■ Instruction ■
Set down all the entries again, word for word.

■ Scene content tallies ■
# # # # #

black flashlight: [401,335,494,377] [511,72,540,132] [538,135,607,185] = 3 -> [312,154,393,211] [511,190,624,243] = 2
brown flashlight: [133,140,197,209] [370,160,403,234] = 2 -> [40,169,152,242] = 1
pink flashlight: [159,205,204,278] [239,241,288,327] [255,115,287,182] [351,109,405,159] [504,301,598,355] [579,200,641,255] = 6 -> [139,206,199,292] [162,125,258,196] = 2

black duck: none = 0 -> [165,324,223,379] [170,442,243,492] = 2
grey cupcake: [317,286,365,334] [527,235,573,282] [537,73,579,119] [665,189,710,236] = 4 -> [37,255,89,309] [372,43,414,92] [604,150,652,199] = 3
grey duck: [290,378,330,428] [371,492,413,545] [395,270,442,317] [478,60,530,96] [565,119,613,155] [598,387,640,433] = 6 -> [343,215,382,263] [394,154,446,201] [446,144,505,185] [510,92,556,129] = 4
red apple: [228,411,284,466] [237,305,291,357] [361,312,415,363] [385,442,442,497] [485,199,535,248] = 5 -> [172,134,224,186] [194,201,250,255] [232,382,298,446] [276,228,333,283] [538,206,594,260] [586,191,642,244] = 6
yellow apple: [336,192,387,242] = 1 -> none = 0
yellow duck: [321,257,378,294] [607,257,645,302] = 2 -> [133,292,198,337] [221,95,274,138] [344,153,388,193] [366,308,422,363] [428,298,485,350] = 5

# # # # #

■ Reply ■
black flashlight: [401,335,494,377] [511,72,540,132] [538,135,607,185] = 3 -> [312,154,393,211] [511,190,624,243] = 2
brown flashlight: [133,140,197,209] [370,160,403,234] = 2 -> [40,169,152,242] = 1
pink flashlight: [159,205,204,278] [239,241,288,327] [255,115,287,182] [351,109,405,159] [504,301,598,355] [579,200,641,255] = 6 -> [139,206,199,292] [162,125,258,196] = 2

black duck: none = 0 -> [165,324,223,379] [170,442,243,492] = 2
grey cupcake: [317,286,365,334] [527,235,573,282] [537,73,579,119] [665,189,710,236] = 4 -> [37,255,89,309] [372,43,414,92] [604,150,652,199] = 3
grey duck: [290,378,330,428] [371,492,413,545] [395,270,442,317] [478,60,530,96] [565,119,613,155] [598,387,640,433] = 6 -> [343,215,382,263] [394,154,446,201] [446,144,505,185] [510,92,556,129] = 4
red apple: [228,411,284,466] [237,305,291,357] [361,312,415,363] [385,442,442,497] [485,199,535,248] = 5 -> [172,134,224,186] [194,201,250,255] [232,382,298,446] [276,228,333,283] [538,206,594,260] [586,191,642,244] = 6
yellow apple: [336,192,387,242] = 1 -> none = 0
yellow duck: [321,257,378,294] [607,257,645,302] = 2 -> [133,292,198,337] [221,95,274,138] [344,153,388,193] [366,308,422,363] [428,298,485,350] = 5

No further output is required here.